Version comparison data
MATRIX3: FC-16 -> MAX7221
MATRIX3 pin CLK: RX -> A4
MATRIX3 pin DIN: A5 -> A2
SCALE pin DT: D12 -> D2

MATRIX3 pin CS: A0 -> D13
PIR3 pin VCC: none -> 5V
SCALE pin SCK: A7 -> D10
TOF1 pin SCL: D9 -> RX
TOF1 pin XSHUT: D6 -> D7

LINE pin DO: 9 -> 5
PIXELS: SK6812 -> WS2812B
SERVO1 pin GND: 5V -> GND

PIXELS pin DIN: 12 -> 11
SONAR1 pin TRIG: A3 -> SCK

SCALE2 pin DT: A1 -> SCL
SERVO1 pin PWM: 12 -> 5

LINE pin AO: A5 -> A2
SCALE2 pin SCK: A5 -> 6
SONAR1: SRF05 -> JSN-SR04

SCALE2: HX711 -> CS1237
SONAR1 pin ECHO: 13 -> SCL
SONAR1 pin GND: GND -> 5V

• _INSTRUCTIONS TO FOLLOW_
Only the lines from the one containing "LINE pin DO: 9 -> 5" through the last line of the records should appear, each written out exactly.

• _ANSWER FOR THIS EXERCISE_
LINE pin DO: 9 -> 5
PIXELS: SK6812 -> WS2812B
SERVO1 pin GND: 5V -> GND

PIXELS pin DIN: 12 -> 11
SONAR1 pin TRIG: A3 -> SCK

SCALE2 pin DT: A1 -> SCL
SERVO1 pin PWM: 12 -> 5

LINE pin AO: A5 -> A2
SCALE2 pin SCK: A5 -> 6
SONAR1: SRF05 -> JSN-SR04

SCALE2: HX711 -> CS1237
SONAR1 pin ECHO: 13 -> SCL
SONAR1 pin GND: GND -> 5V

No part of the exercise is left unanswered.